RECORDS FOR THIS EXERCISE:

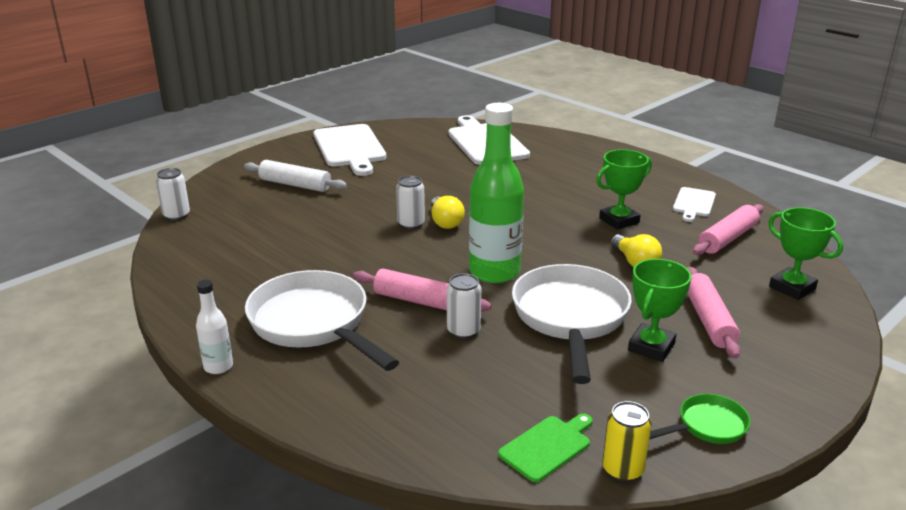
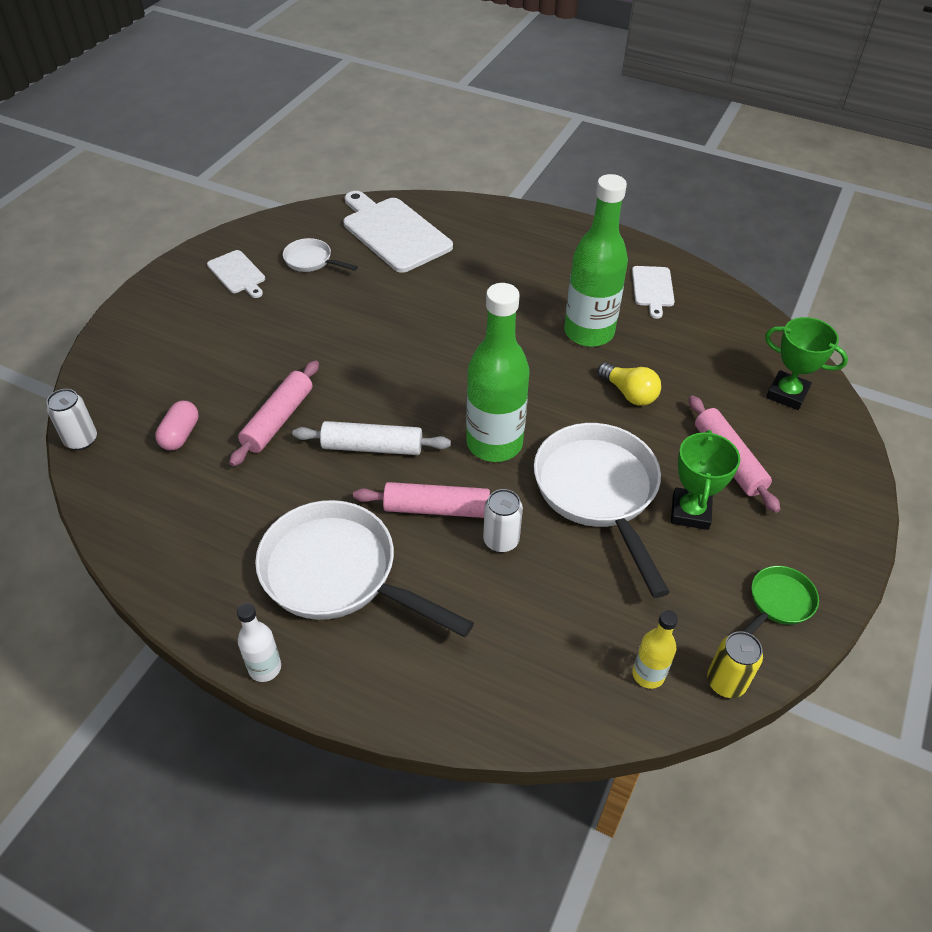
camera: 20 degrees left, 20 degrees up
(248, 224) = (180, 435): none -> pink capsule
(295, 185) = (202, 353): white rolling pin -> white rolling pin (372, 447)
(350, 148) = (237, 274): white cutting board -> white cutting board, size x0.53
(410, 149) = (311, 261): none -> white pan
(411, 224) = (371, 389): white can -> none
(445, 222) = (407, 377): yellow light bulb -> none
(547, 446) = (648, 674): green cutting board -> yellow bottle
(619, 220) = (589, 332): green trophy -> green bottle
(727, 238) = (704, 336): pink rolling pin -> pink rolling pin (278, 420)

THE TASK: Take the line that holds "(445, 222) = (407, 377): yellow" as the first and the last line of the material as the final one. Print that span exactly, both ends included.

FINAL ANSWER:
(445, 222) = (407, 377): yellow light bulb -> none
(547, 446) = (648, 674): green cutting board -> yellow bottle
(619, 220) = (589, 332): green trophy -> green bottle
(727, 238) = (704, 336): pink rolling pin -> pink rolling pin (278, 420)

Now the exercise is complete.